-- Opening Marker --

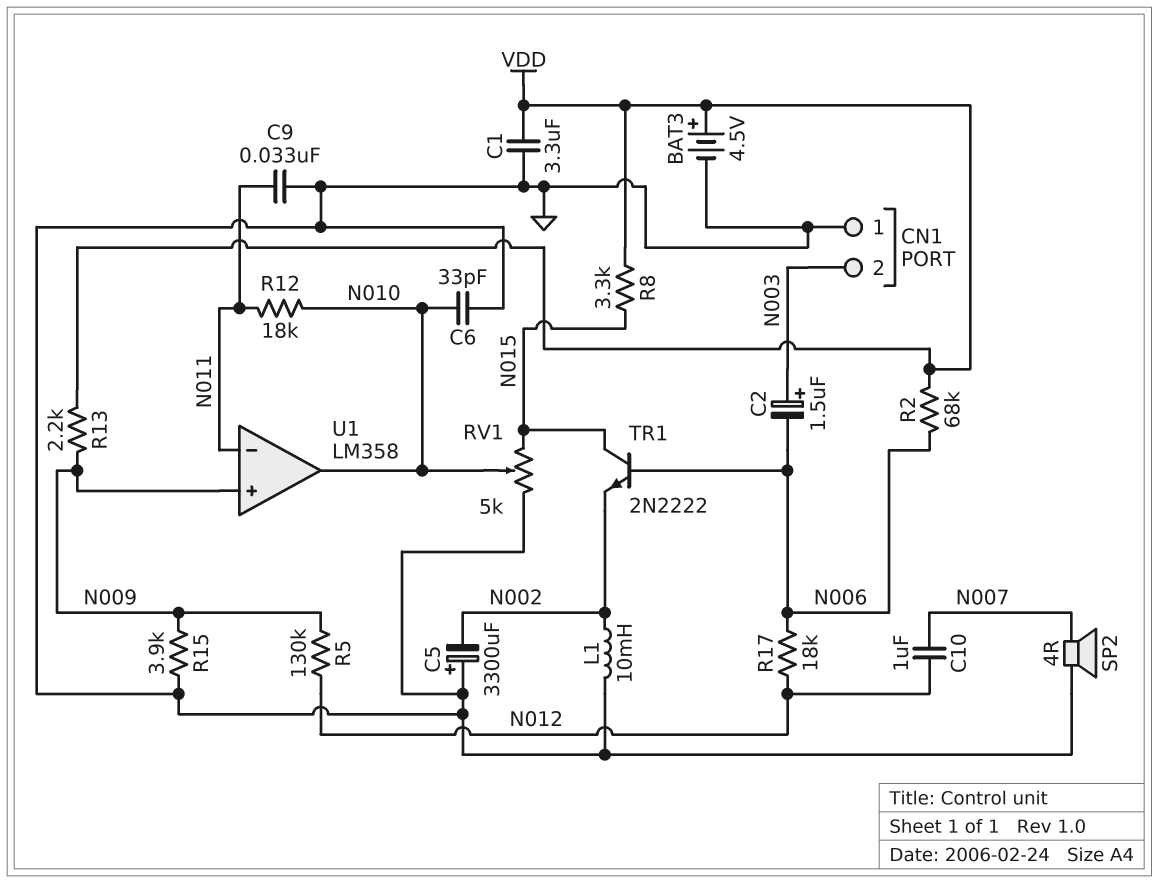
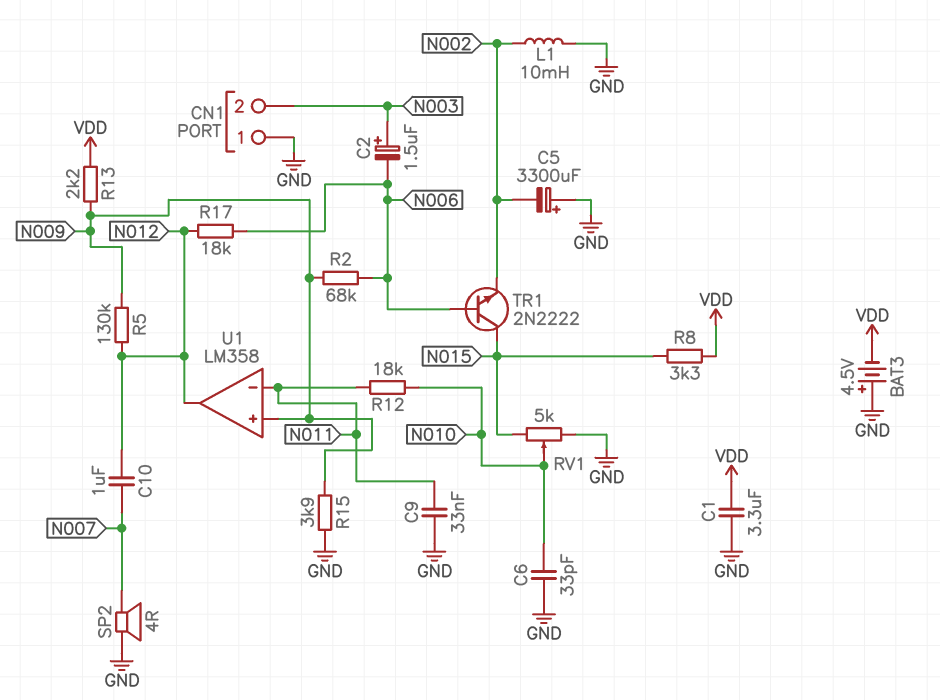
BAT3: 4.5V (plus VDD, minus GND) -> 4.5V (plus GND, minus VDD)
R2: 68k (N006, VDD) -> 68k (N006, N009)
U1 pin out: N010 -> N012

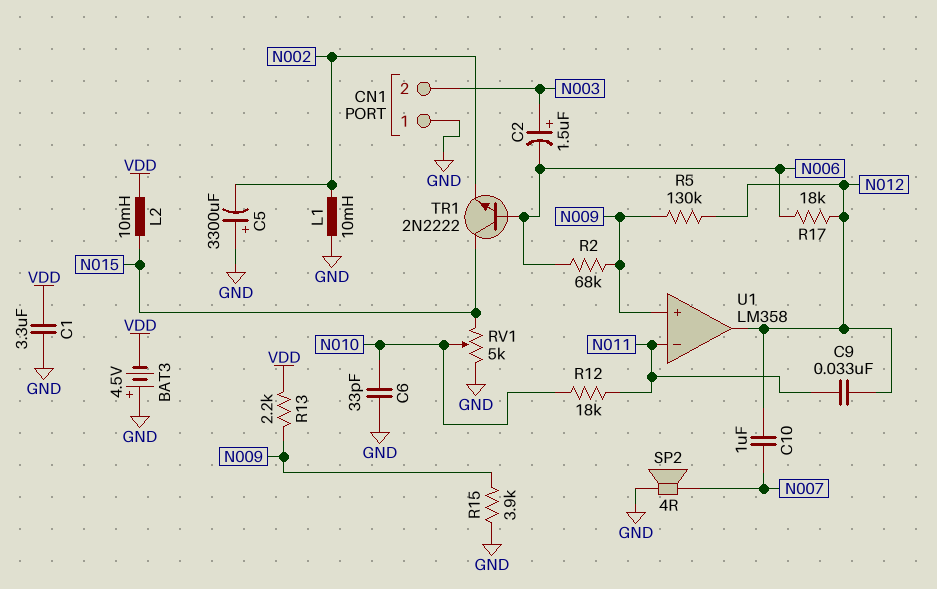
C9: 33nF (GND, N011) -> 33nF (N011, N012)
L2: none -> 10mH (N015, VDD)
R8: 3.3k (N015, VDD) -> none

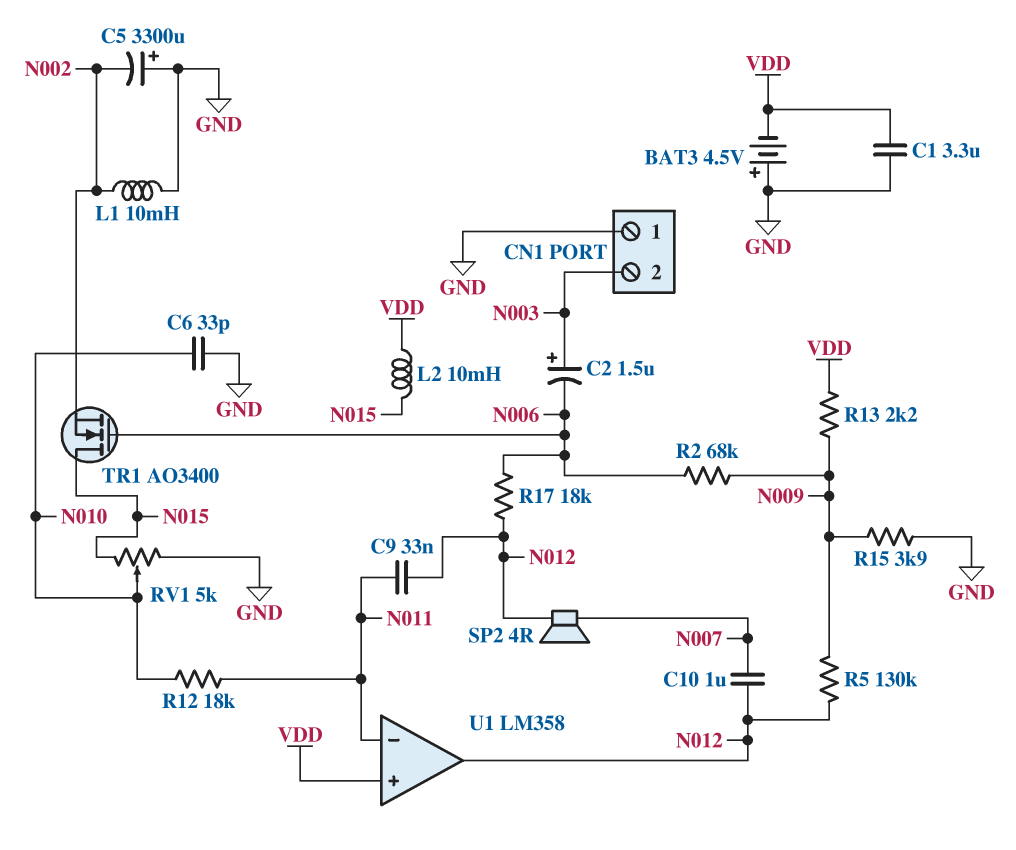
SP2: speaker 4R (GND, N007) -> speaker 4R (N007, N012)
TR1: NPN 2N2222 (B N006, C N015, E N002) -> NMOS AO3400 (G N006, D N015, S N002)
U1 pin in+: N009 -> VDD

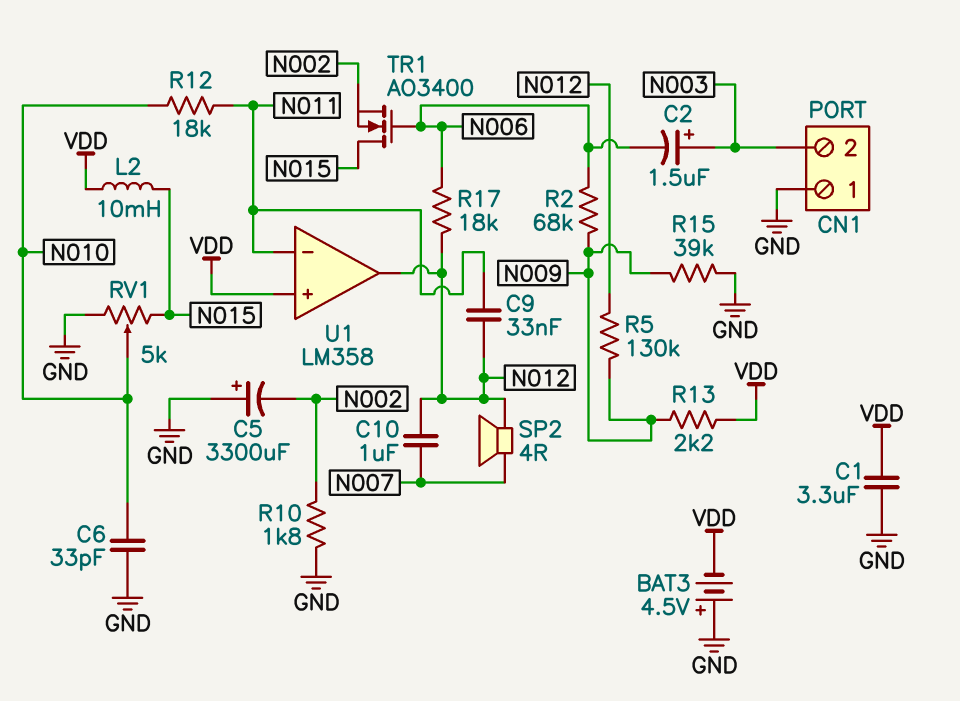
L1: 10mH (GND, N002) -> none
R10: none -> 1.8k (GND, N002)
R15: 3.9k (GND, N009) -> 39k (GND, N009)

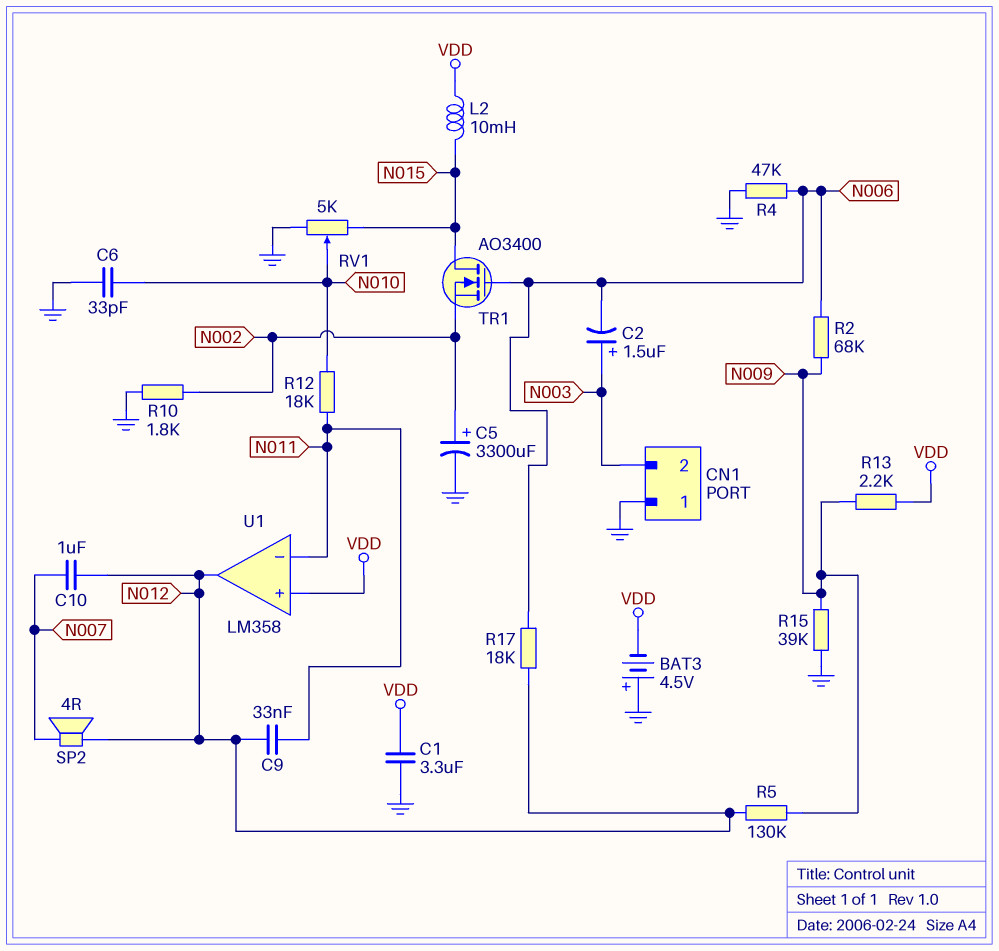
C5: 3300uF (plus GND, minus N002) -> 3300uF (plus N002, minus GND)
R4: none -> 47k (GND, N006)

-- Closing Marker --
-- Opening Marker --

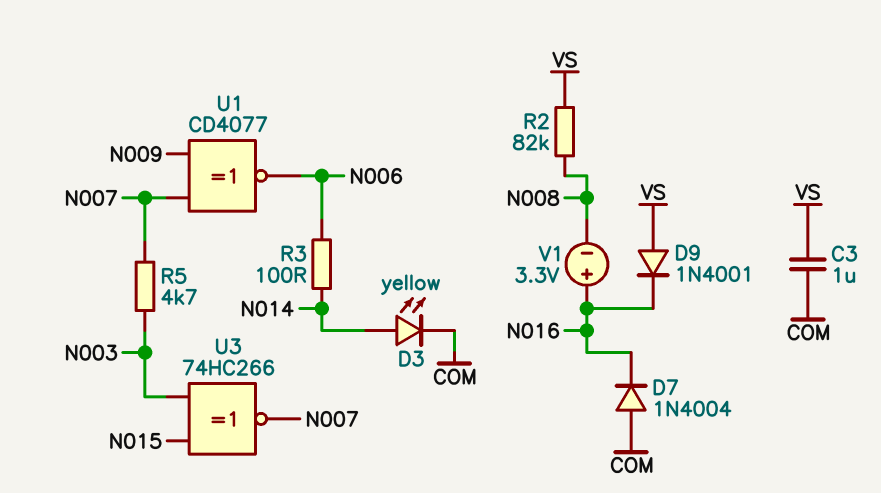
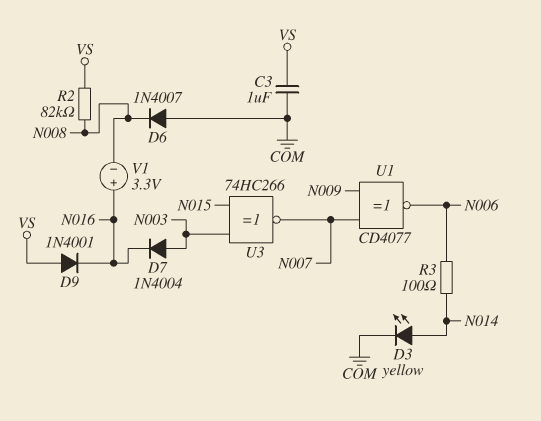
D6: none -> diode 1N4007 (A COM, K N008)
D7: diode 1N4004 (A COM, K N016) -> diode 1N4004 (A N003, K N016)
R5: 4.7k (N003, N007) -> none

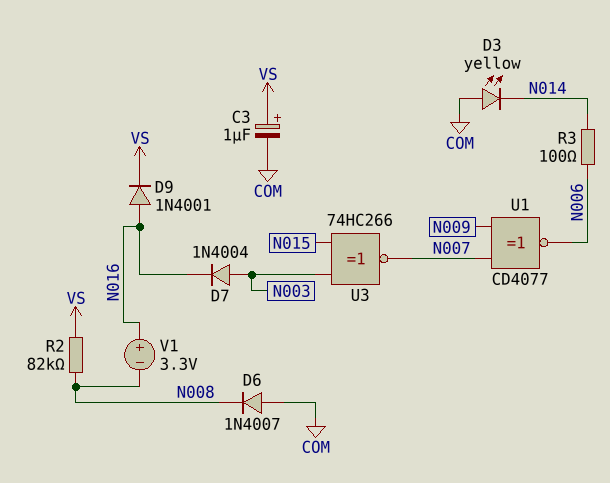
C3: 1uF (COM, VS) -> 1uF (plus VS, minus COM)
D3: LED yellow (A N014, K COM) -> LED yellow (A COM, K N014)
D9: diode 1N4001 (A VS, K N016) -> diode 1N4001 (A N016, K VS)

-- Closing Marker --

### Exercise instructions
Lines wanted from the entries above: the one with "SP2: speaker 4R", the one with "R4: none -> 47k (GND, N006)", and all lines between. Please copy them exactly, without the pictures and without anything else.

### Solution
SP2: speaker 4R (GND, N007) -> speaker 4R (N007, N012)
TR1: NPN 2N2222 (B N006, C N015, E N002) -> NMOS AO3400 (G N006, D N015, S N002)
U1 pin in+: N009 -> VDD

L1: 10mH (GND, N002) -> none
R10: none -> 1.8k (GND, N002)
R15: 3.9k (GND, N009) -> 39k (GND, N009)

C5: 3300uF (plus GND, minus N002) -> 3300uF (plus N002, minus GND)
R4: none -> 47k (GND, N006)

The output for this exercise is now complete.